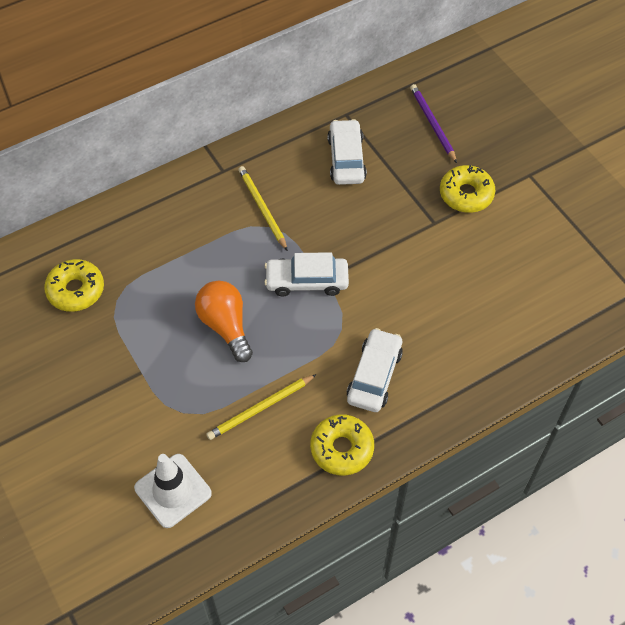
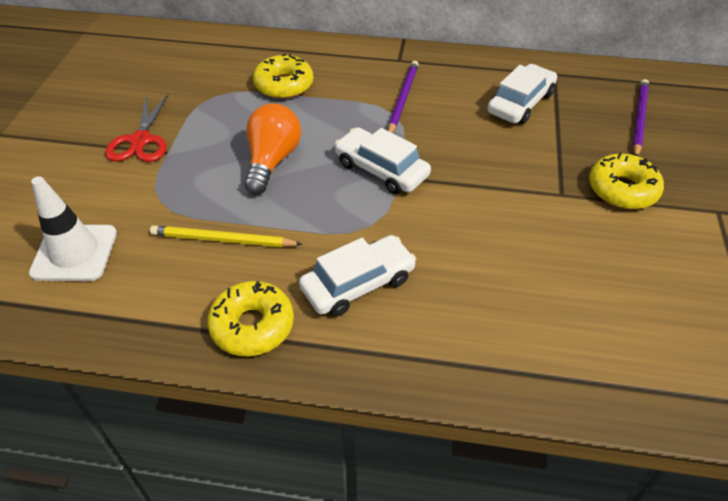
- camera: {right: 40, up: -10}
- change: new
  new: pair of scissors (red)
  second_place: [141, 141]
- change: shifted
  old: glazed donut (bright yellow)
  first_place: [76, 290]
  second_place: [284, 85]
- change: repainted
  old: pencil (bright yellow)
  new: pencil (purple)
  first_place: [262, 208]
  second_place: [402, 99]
☆ ☆ ☆
◆ **Assignment**
The answer is the line with "first_place: [76, 290]" plus every line after it to the last line of the entries above, copied exactly and with no other lines.

◆ **Your response**
  first_place: [76, 290]
  second_place: [284, 85]
- change: repainted
  old: pencil (bright yellow)
  new: pencil (purple)
  first_place: [262, 208]
  second_place: [402, 99]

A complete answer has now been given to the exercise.